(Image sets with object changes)
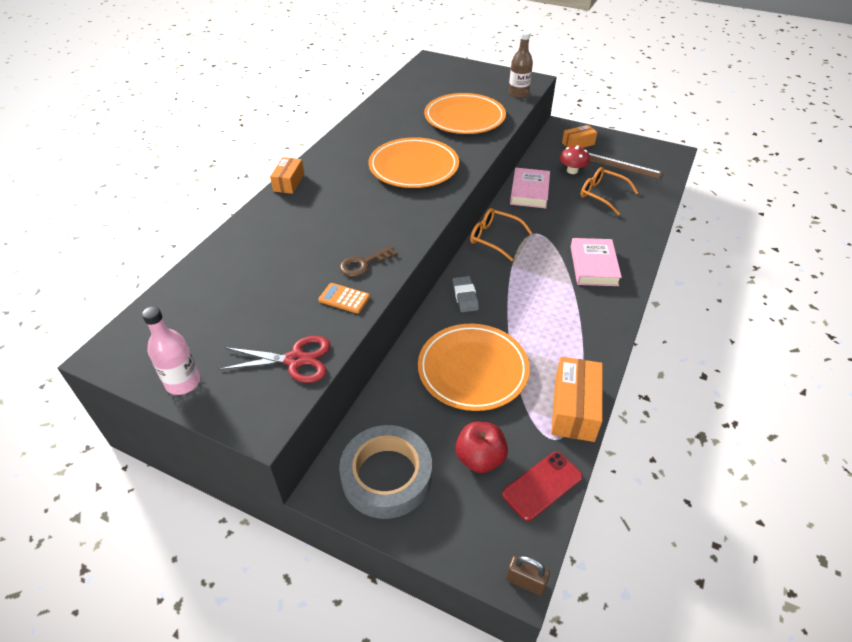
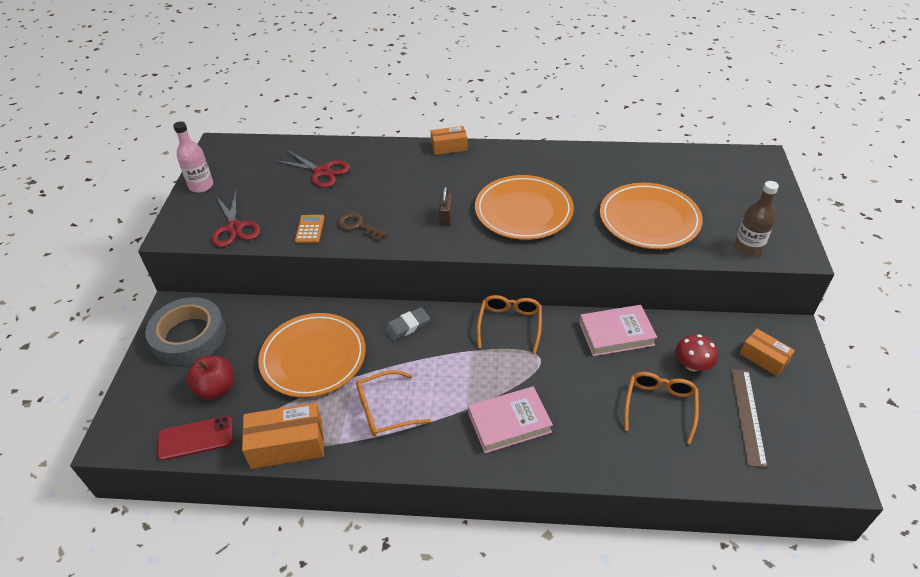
camera: 70 degrees right, 0 degrees up
red phone [502,451,583,521] -> red phone turned 45 degrees counterclockwise [157,416,233,461]
brown padlock [506,555,550,596] -> brown padlock moved to [439,187,453,226]
none -> red scissors [276,150,350,188]
none -> orange glasses [356,370,431,437]

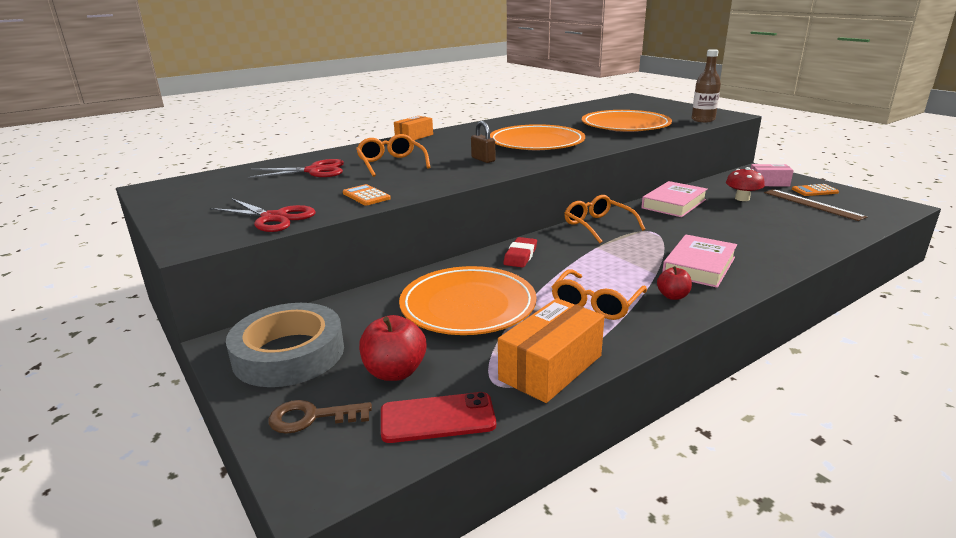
camera: 40 degrees left, 20 degrees down
red phone [157,416,233,461] -> red phone turned 45 degrees clockwise [381,392,496,443]
pink bottle [173,121,213,193] -> none
brown key [337,212,387,242] -> brown key moved to [268,400,372,434]
grey eraser [384,307,430,341] -> red eraser [503,237,537,268]
orange glasses [624,372,699,444] -> orange glasses moved to [356,134,430,177]
orange box [740,329,795,376] -> pink box [751,164,794,187]
none -> red apple [657,266,692,300]
none -> orange calculator [792,184,839,196]

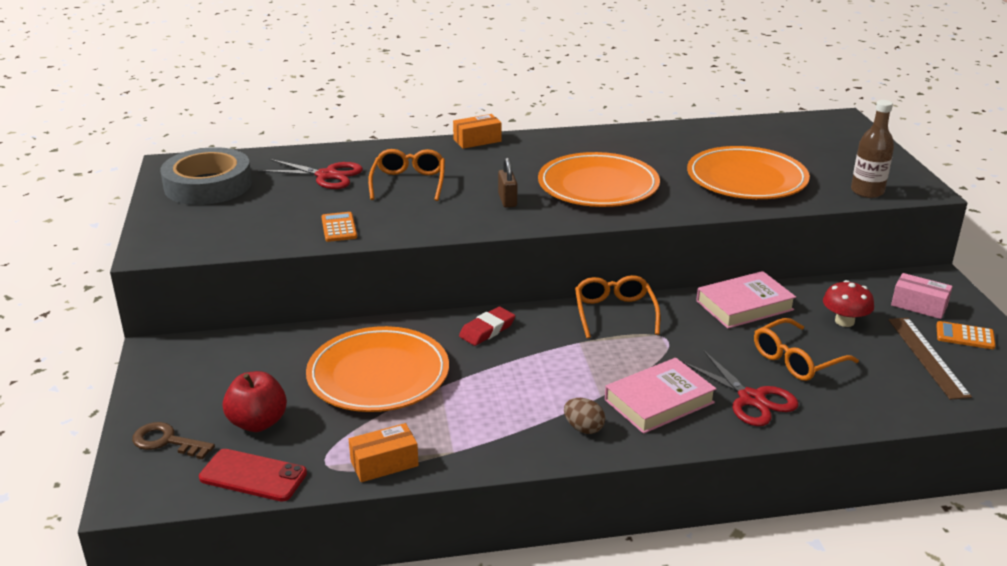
camera: 25 degrees right, 5 degrees up
red scissors [210,199,316,232] -> red scissors moved to [682,351,799,426]
grey tape [226,303,344,387] -> grey tape moved to [160,147,252,205]
orange box [498,298,605,403] -> orange box [349,423,419,482], size x0.62
orange glasses [552,269,647,320] -> orange glasses moved to [754,318,859,381]
red apple [657,266,692,300] -> brown egg [564,398,605,434]

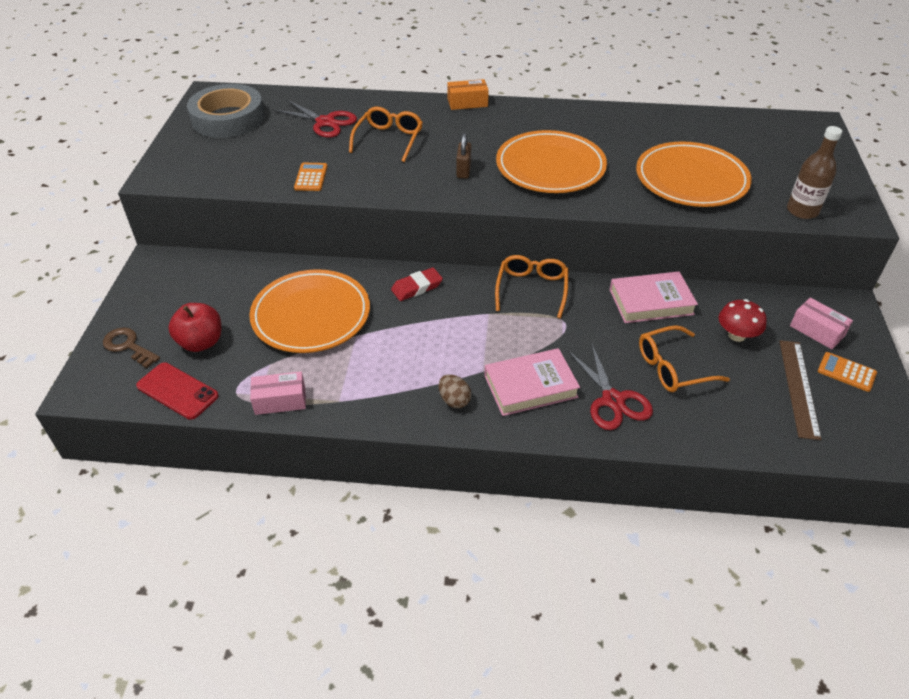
camera: 15 degrees right, 15 degrees up
orange box [349,423,419,482] -> pink box [250,372,306,415]

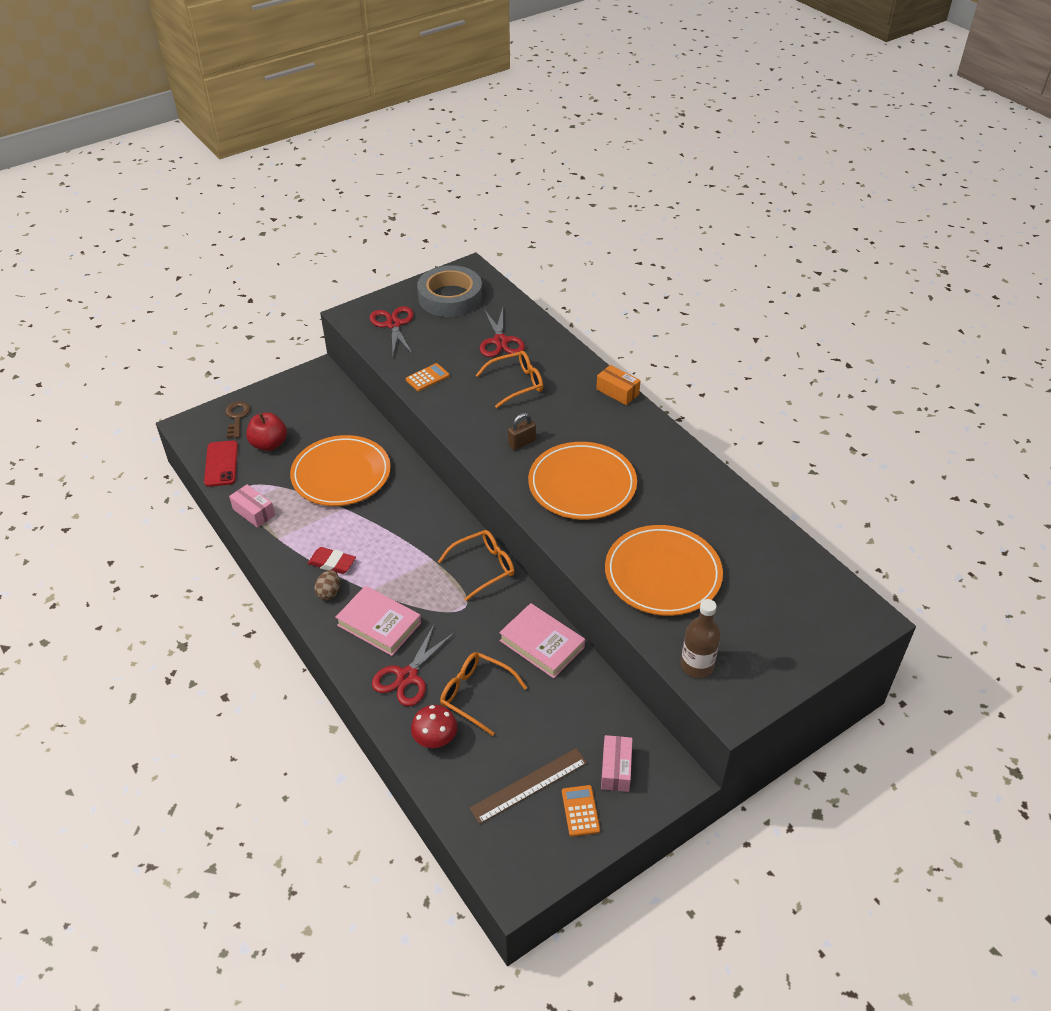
camera: 50 degrees right, 0 degrees up
red eraser [391,267,443,301] -> red eraser moved to [308,547,356,574]
red mushroom [719,299,767,342] -> red mushroom moved to [411,705,457,748]
none -> red scissors [370,306,414,355]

» **What to work on**: Only one thing is wanted here, an exact copy of the lines from the first line above through the line containing "orange glasses [552,269,647,320]", minus any picture.

» **Response**:
camera: 70 degrees right, 0 degrees up
red phone [502,451,583,521] -> red phone turned 45 degrees counterclockwise [157,416,233,461]
brown padlock [506,555,550,596] -> brown padlock moved to [439,187,453,226]
none -> red scissors [276,150,350,188]
none -> orange glasses [356,370,431,437]

camera: 40 degrees left, 20 degrees down
red phone [157,416,233,461] -> red phone turned 45 degrees clockwise [381,392,496,443]
pink bottle [173,121,213,193] -> none
brown key [337,212,387,242] -> brown key moved to [268,400,372,434]
grey eraser [384,307,430,341] -> red eraser [503,237,537,268]
orange glasses [624,372,699,444] -> orange glasses moved to [356,134,430,177]
orange box [740,329,795,376] -> pink box [751,164,794,187]
none -> red apple [657,266,692,300]
none -> orange calculator [792,184,839,196]

camera: 25 degrees right, 5 degrees up
red scissors [210,199,316,232] -> red scissors moved to [682,351,799,426]
grey tape [226,303,344,387] -> grey tape moved to [160,147,252,205]
orange box [498,298,605,403] -> orange box [349,423,419,482], size x0.62
orange glasses [552,269,647,320] -> orange glasses moved to [754,318,859,381]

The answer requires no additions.